Request:
Below are records that should be duplicated exactly, with no image retained.

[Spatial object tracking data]
────────

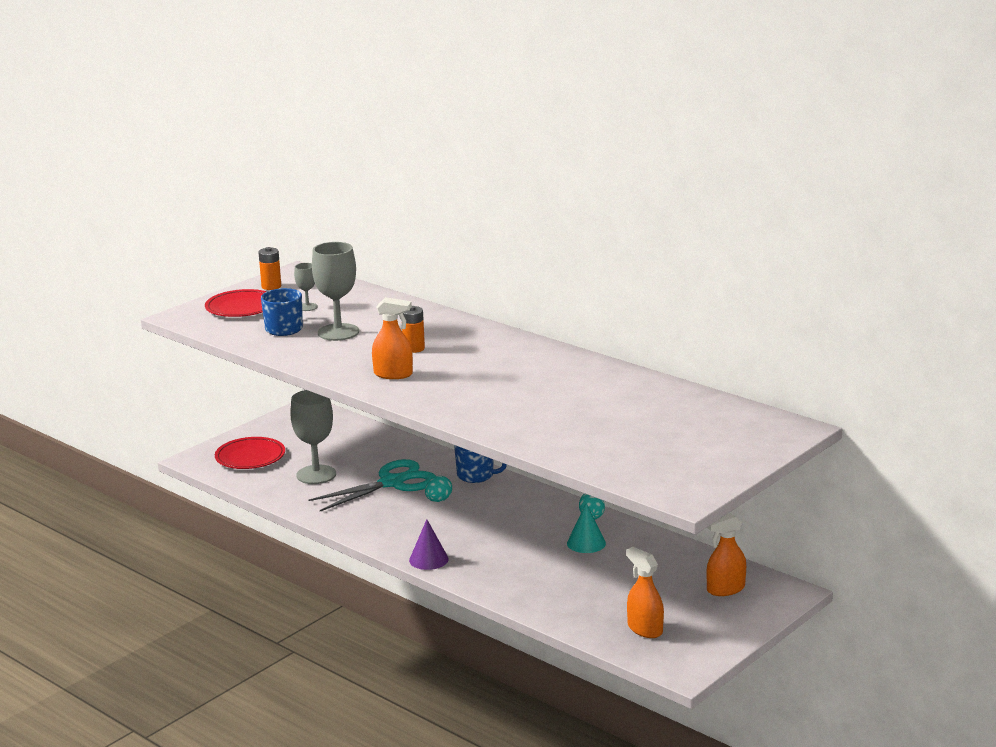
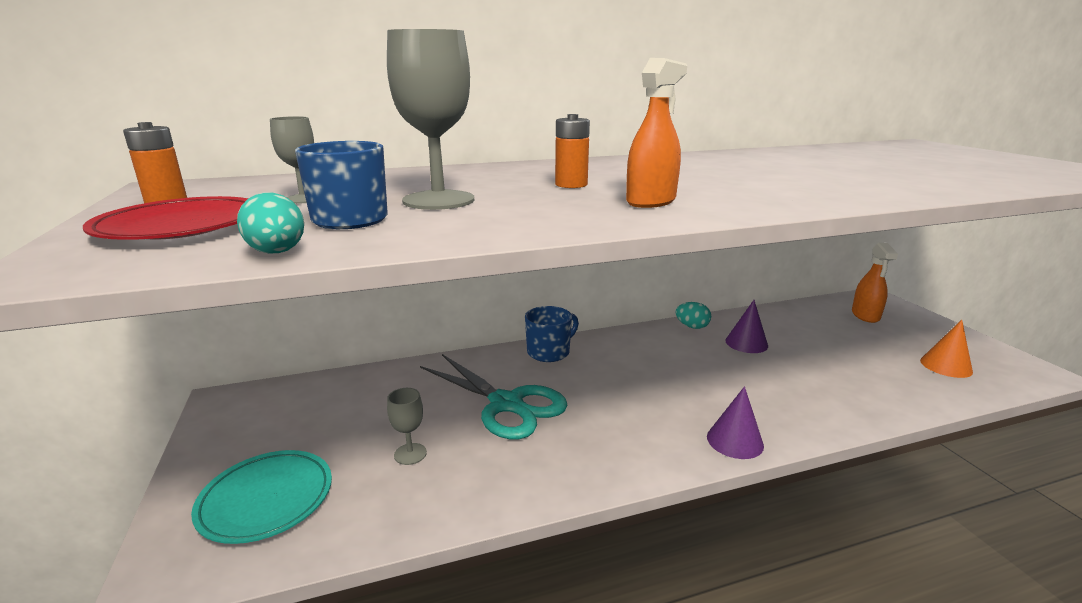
camera: 60 degrees left, 0 degrees up
red plate [215,437,285,469] -> turquoise plate [191,450,332,544]
grey goblet [290,390,336,484] -> grey goblet [387,388,427,465], size x0.51
turquoise scissors [308,459,436,511] -> turquoise scissors turned 135 degrees clockwise [420,354,568,439]
turquoise egg [425,476,452,502] -> turquoise egg moved to [237,192,304,253]
turquoise cone [567,503,606,553] -> purple cone [725,300,768,353]
orange spray bottle [626,547,664,638] -> orange cone [920,320,973,378]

────────

Solution:
camera: 60 degrees left, 0 degrees up
red plate [215,437,285,469] -> turquoise plate [191,450,332,544]
grey goblet [290,390,336,484] -> grey goblet [387,388,427,465], size x0.51
turquoise scissors [308,459,436,511] -> turquoise scissors turned 135 degrees clockwise [420,354,568,439]
turquoise egg [425,476,452,502] -> turquoise egg moved to [237,192,304,253]
turquoise cone [567,503,606,553] -> purple cone [725,300,768,353]
orange spray bottle [626,547,664,638] -> orange cone [920,320,973,378]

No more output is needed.